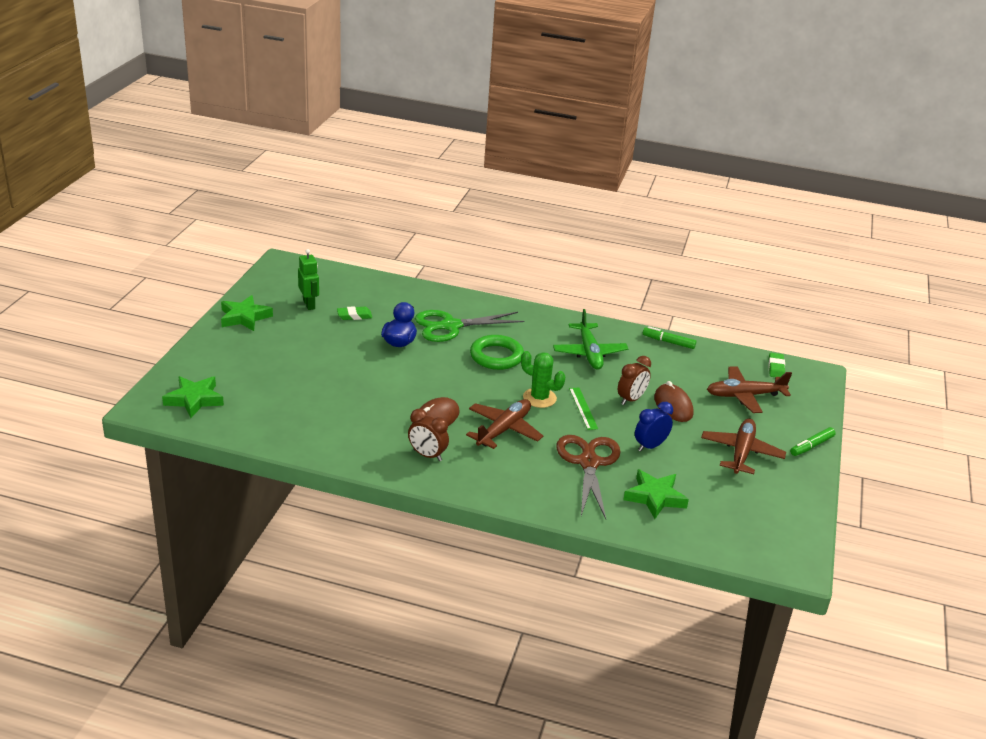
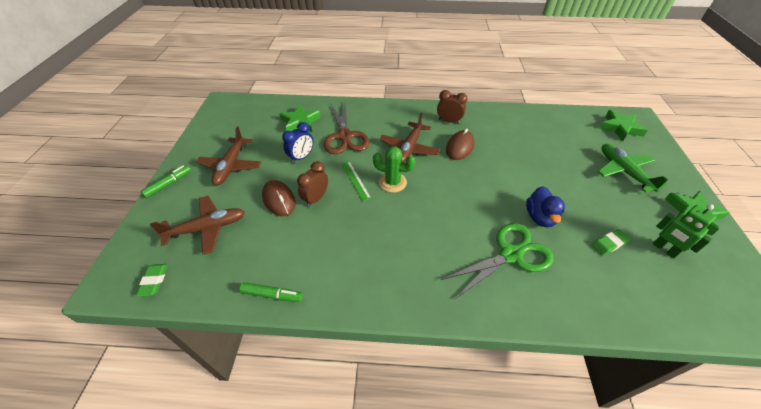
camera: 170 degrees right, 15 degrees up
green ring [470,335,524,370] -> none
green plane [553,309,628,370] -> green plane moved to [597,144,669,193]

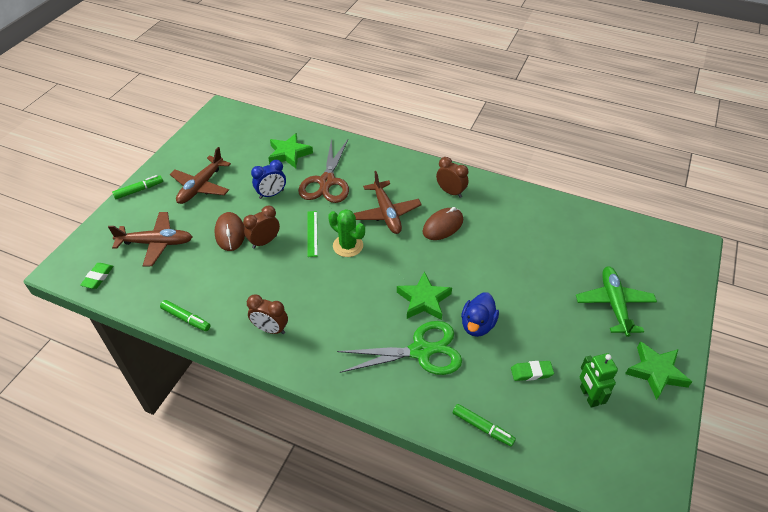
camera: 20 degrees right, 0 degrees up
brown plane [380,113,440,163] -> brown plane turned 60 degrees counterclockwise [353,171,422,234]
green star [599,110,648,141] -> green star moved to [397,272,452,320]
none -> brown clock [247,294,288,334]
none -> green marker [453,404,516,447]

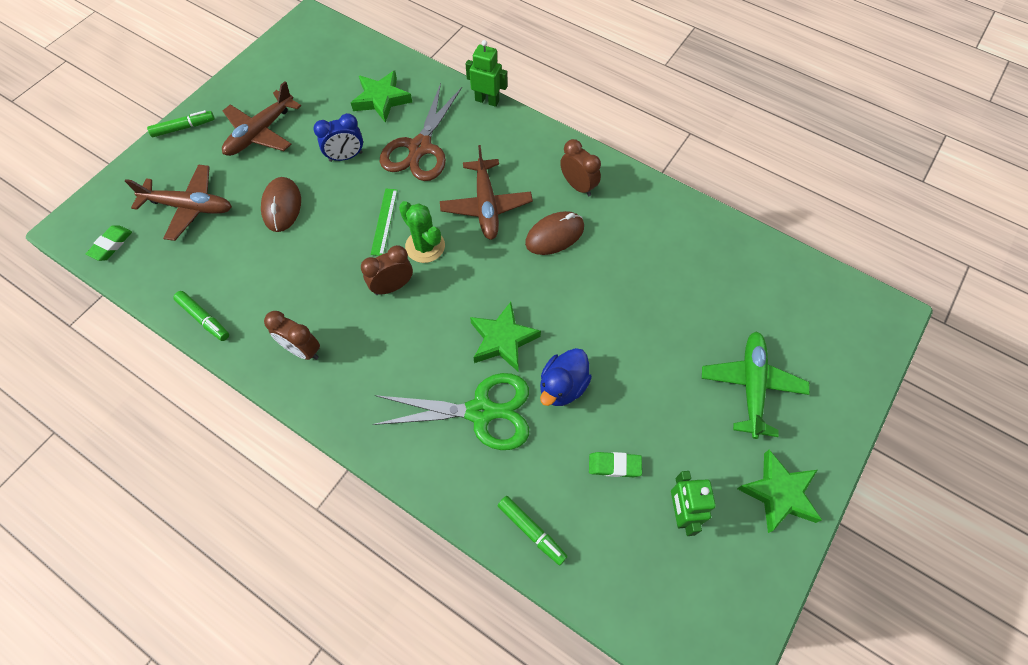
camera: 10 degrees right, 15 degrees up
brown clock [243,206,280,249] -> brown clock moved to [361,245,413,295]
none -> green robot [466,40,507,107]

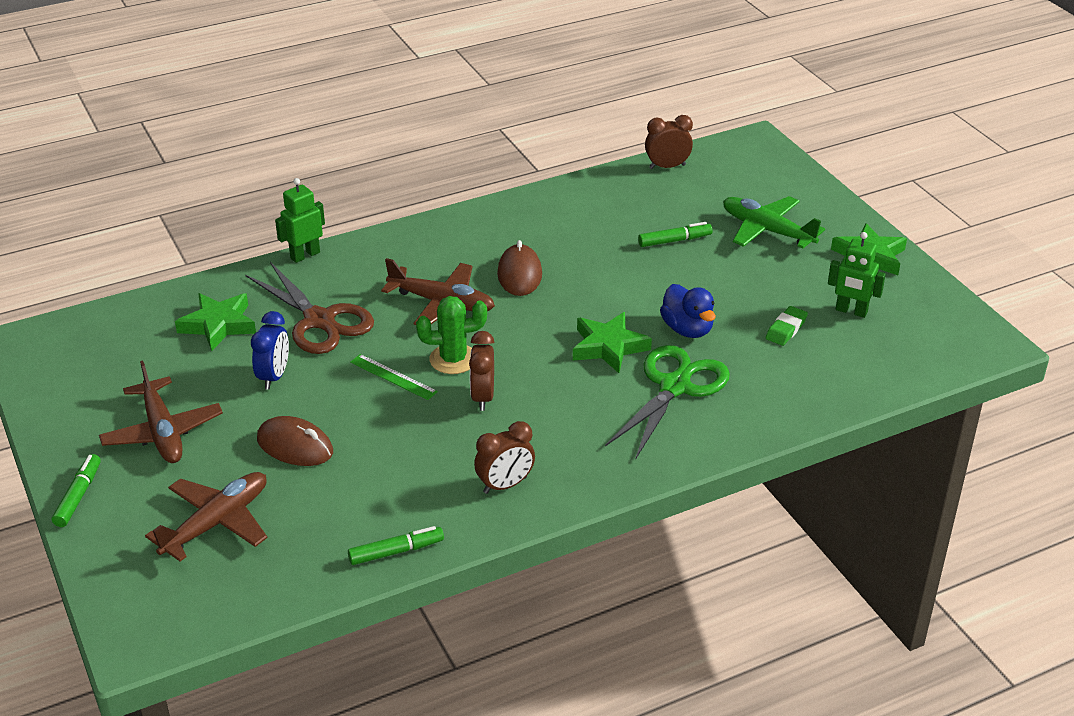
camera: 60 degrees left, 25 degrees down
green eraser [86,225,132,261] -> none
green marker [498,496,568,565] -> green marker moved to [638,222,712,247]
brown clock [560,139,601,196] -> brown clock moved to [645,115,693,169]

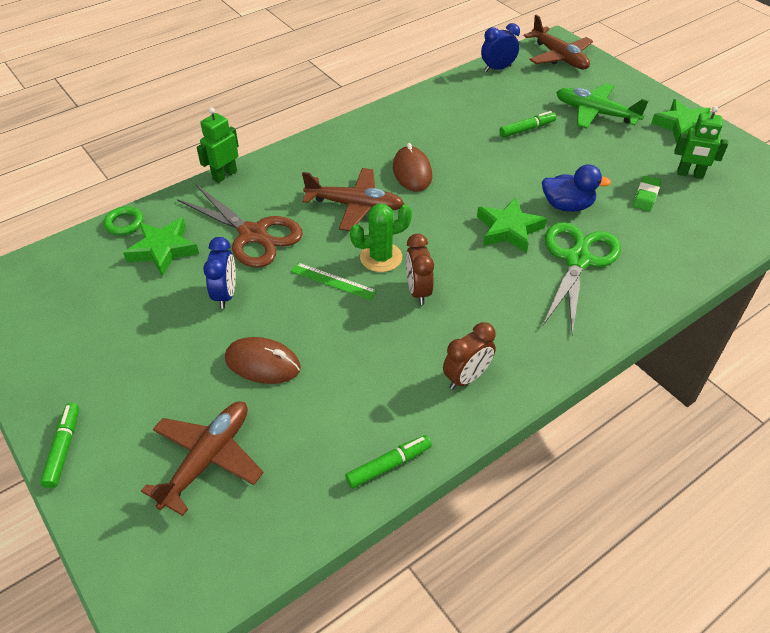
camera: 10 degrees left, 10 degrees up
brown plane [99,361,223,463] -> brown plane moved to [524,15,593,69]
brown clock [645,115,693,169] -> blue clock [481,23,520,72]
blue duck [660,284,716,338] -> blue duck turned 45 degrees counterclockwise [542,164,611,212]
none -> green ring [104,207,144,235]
* * *
WHAT THE TASK ASKS - Only the lines from the one containing "brown plane [99,361,223,463]" through the end of the material should be copied, exactly as they stand; please keep both ends.

THE ANSWER -
brown plane [99,361,223,463] -> brown plane moved to [524,15,593,69]
brown clock [645,115,693,169] -> blue clock [481,23,520,72]
blue duck [660,284,716,338] -> blue duck turned 45 degrees counterclockwise [542,164,611,212]
none -> green ring [104,207,144,235]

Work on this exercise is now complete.